[Exercise] Retype every entry exactly, character for character.

##### Provided data #####

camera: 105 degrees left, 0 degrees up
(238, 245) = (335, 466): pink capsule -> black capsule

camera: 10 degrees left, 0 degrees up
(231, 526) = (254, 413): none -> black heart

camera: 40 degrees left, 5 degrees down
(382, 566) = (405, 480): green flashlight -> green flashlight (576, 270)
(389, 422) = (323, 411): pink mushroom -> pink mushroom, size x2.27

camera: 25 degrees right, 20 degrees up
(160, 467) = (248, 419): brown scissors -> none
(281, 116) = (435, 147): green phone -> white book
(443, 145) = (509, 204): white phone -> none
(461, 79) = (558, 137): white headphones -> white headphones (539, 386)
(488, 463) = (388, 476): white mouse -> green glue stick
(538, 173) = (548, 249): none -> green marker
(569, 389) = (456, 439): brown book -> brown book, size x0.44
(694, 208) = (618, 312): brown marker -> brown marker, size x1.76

#####

[Task response]
camera: 105 degrees left, 0 degrees up
(238, 245) = (335, 466): pink capsule -> black capsule

camera: 10 degrees left, 0 degrees up
(231, 526) = (254, 413): none -> black heart

camera: 40 degrees left, 5 degrees down
(382, 566) = (405, 480): green flashlight -> green flashlight (576, 270)
(389, 422) = (323, 411): pink mushroom -> pink mushroom, size x2.27

camera: 25 degrees right, 20 degrees up
(160, 467) = (248, 419): brown scissors -> none
(281, 116) = (435, 147): green phone -> white book
(443, 145) = (509, 204): white phone -> none
(461, 79) = (558, 137): white headphones -> white headphones (539, 386)
(488, 463) = (388, 476): white mouse -> green glue stick
(538, 173) = (548, 249): none -> green marker
(569, 389) = (456, 439): brown book -> brown book, size x0.44
(694, 208) = (618, 312): brown marker -> brown marker, size x1.76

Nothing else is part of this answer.